**Collected data**
________________________
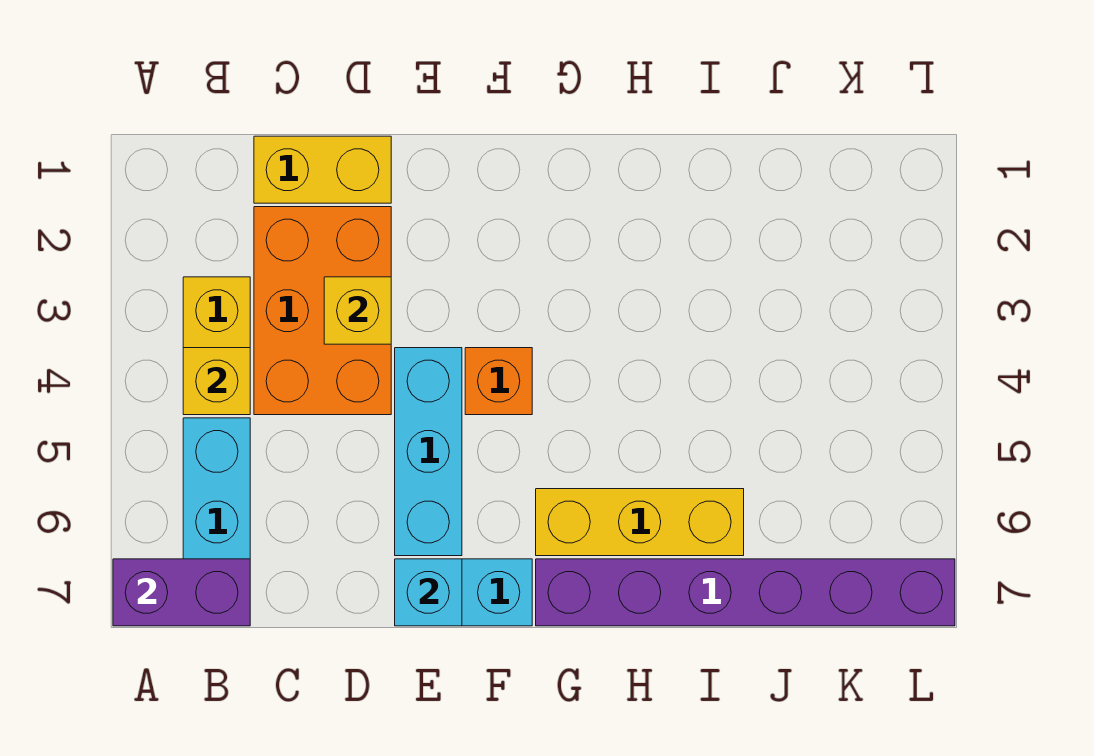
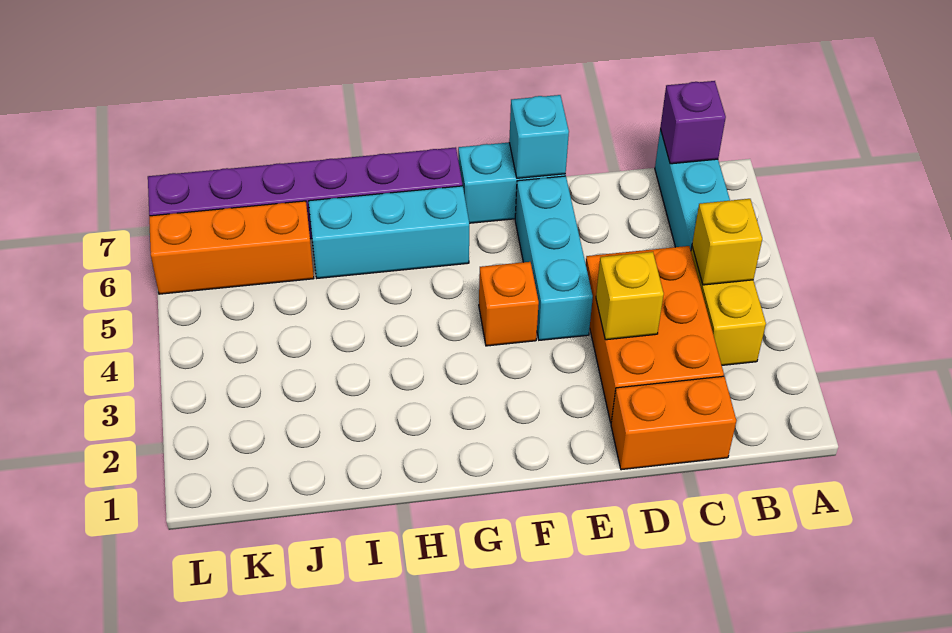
purple brick A7:B7 level 2 -> purple brick B7 level 2
yellow brick C1:D1 level 1 -> orange brick C1:D1 level 1
yellow brick G6:I6 level 1 -> cyan brick G6:I6 level 1
none -> orange brick J6:L6 level 1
________________________
**Problem description**
Please copy the data above character for character, skipping any pictures.

**Output for this exercise**
purple brick A7:B7 level 2 -> purple brick B7 level 2
yellow brick C1:D1 level 1 -> orange brick C1:D1 level 1
yellow brick G6:I6 level 1 -> cyan brick G6:I6 level 1
none -> orange brick J6:L6 level 1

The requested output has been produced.